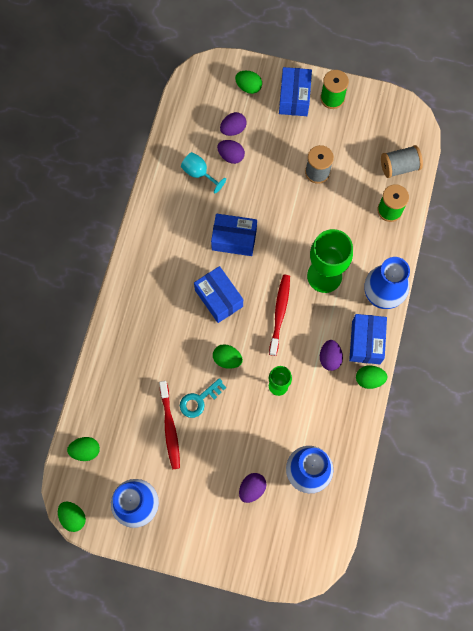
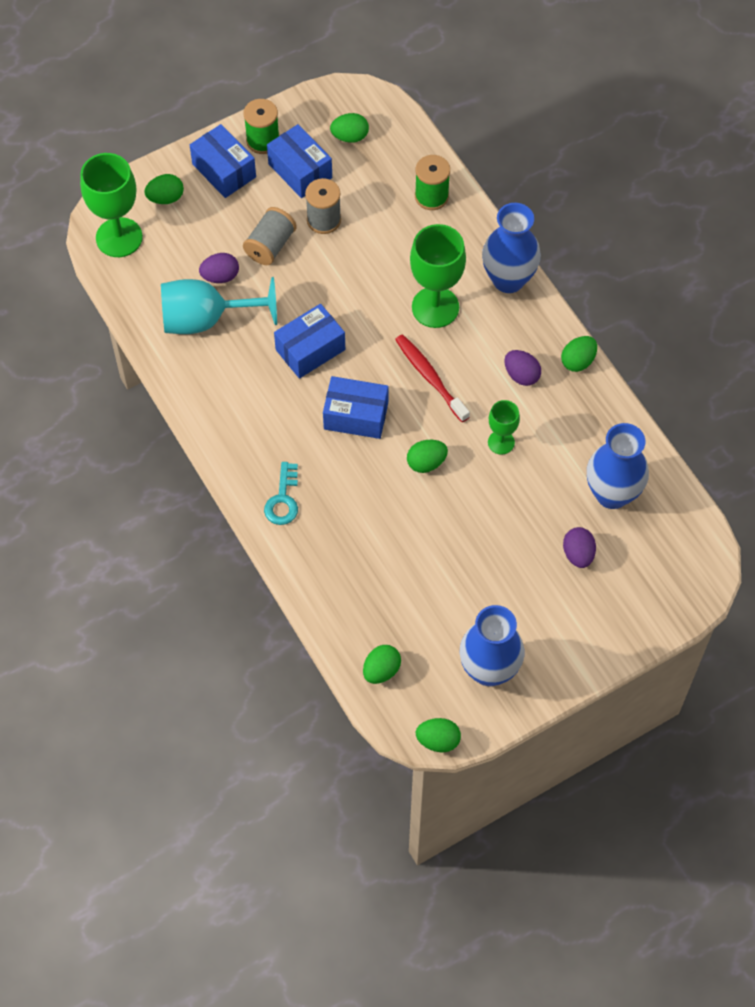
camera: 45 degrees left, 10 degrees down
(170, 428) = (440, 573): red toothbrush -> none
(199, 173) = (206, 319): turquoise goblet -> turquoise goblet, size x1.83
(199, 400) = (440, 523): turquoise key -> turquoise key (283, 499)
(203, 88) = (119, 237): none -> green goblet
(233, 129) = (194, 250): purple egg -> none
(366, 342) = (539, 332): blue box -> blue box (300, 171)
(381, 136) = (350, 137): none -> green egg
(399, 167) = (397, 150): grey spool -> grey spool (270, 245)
------------------------------------------------
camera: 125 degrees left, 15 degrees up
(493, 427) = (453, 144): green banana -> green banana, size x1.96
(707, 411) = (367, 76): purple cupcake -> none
------------------------------------------------
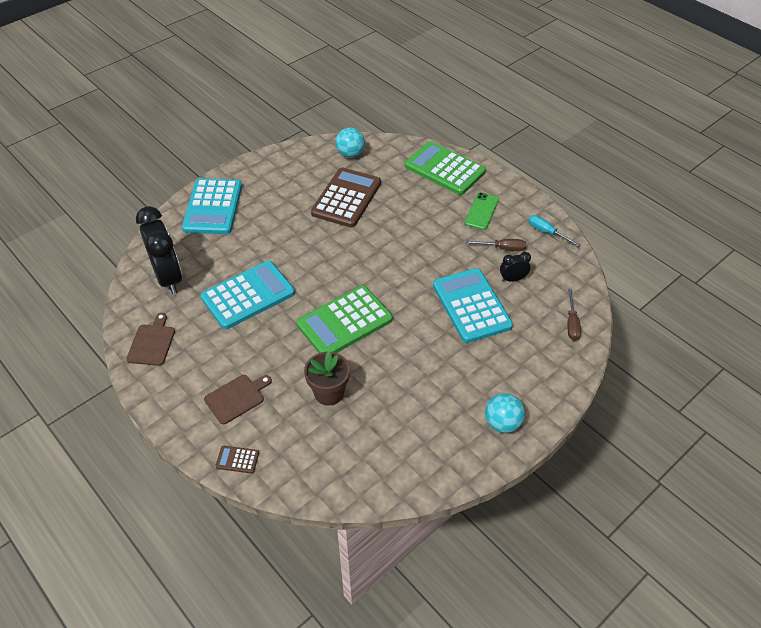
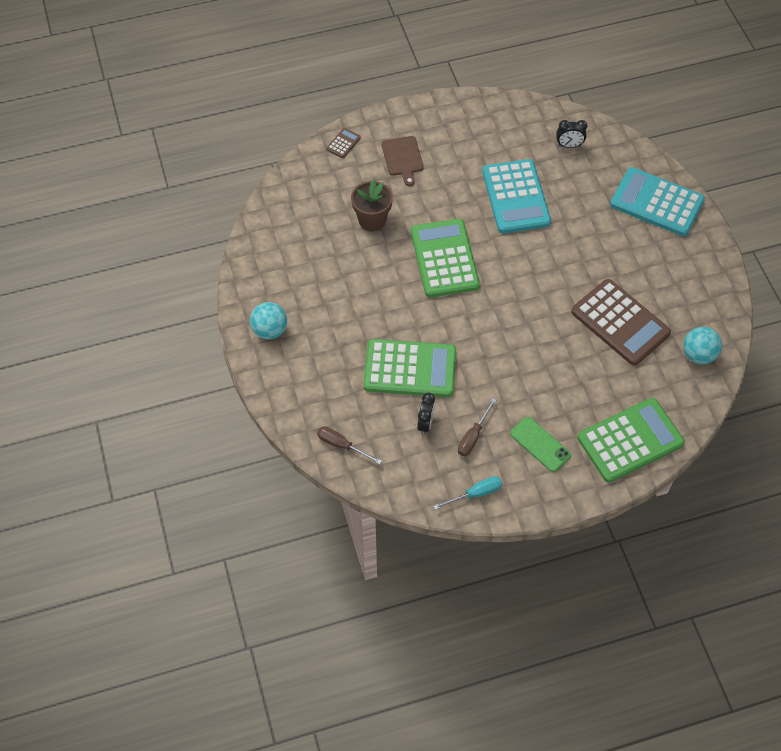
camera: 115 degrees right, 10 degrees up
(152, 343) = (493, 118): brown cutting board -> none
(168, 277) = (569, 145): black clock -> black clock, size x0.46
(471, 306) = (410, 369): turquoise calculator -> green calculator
------------------------------------------------
TASK OBJECTIVE – Lines wanted from the listing above: the line with "camera: 45 degrees left, 10 degrees down" up to and including the line with "(233, 129) = (194, 250): purple egg -> none". Please write them out exactly, adding nothing else.

SOLUTION TO THIS TASK –
camera: 45 degrees left, 10 degrees down
(170, 428) = (440, 573): red toothbrush -> none
(199, 173) = (206, 319): turquoise goblet -> turquoise goblet, size x1.83
(199, 400) = (440, 523): turquoise key -> turquoise key (283, 499)
(203, 88) = (119, 237): none -> green goblet
(233, 129) = (194, 250): purple egg -> none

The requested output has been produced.